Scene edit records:

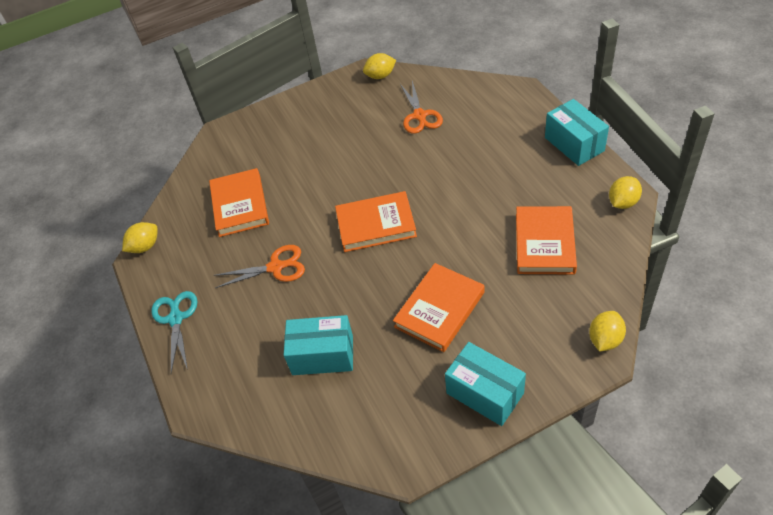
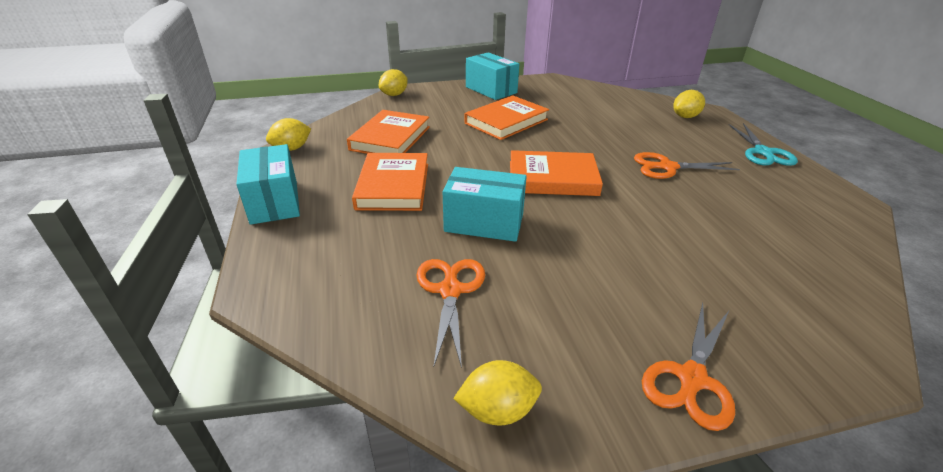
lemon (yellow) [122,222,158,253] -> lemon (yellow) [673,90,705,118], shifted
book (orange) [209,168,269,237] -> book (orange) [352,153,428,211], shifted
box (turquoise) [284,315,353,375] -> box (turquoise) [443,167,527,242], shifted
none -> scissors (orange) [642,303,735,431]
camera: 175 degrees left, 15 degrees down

==

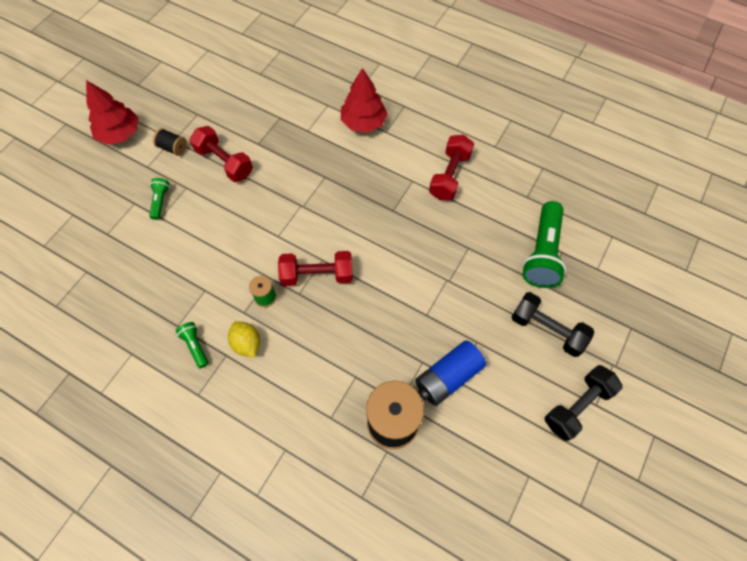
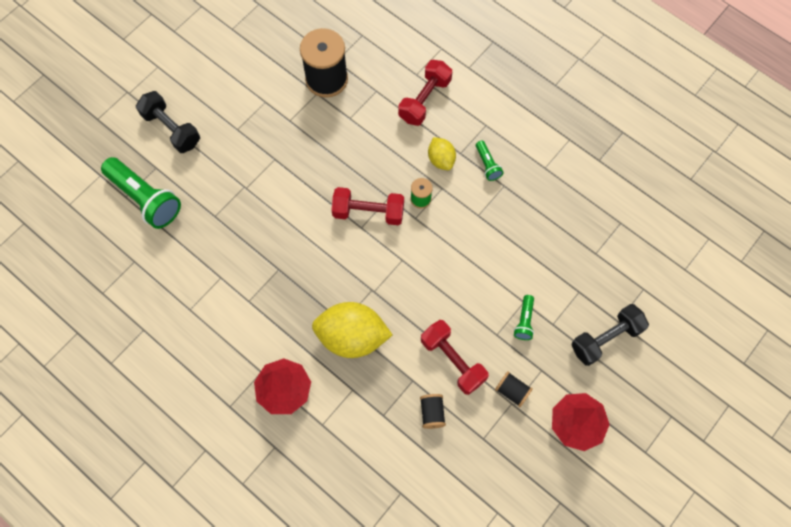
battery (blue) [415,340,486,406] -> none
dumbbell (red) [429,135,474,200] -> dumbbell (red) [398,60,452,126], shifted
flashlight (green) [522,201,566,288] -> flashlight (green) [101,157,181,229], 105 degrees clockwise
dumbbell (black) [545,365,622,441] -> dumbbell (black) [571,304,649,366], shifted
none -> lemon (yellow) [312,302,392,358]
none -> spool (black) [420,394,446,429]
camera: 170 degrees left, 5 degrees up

Instructions to follow — Once you reach the line with "box (turquoise) [284,315,353,375]" in the data above, copy it and every line after it exactly, up to and including the line with "camera: 175 degrees left, 15 degrees down".

Response to this task —
box (turquoise) [284,315,353,375] -> box (turquoise) [443,167,527,242], shifted
none -> scissors (orange) [642,303,735,431]
camera: 175 degrees left, 15 degrees down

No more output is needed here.